(Data excerpts begins)

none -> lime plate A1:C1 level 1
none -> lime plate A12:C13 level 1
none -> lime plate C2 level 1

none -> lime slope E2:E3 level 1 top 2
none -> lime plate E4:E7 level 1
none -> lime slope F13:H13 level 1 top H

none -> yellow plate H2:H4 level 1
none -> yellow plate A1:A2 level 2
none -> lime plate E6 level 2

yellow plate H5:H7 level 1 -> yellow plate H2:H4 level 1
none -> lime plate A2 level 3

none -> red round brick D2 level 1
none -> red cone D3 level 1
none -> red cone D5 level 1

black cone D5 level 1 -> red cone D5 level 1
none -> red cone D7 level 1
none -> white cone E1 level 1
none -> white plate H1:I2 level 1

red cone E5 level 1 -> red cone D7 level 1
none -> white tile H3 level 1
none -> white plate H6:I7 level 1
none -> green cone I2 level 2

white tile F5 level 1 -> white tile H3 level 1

(Data excerpts ends)

_Try it_
Starting with the line that contains "red cone E5 level 1 -> red cone D7 level 1", return each line through the last one of the data above, exactly as written and nothing more.

_Solved problem_
red cone E5 level 1 -> red cone D7 level 1
none -> white tile H3 level 1
none -> white plate H6:I7 level 1
none -> green cone I2 level 2

white tile F5 level 1 -> white tile H3 level 1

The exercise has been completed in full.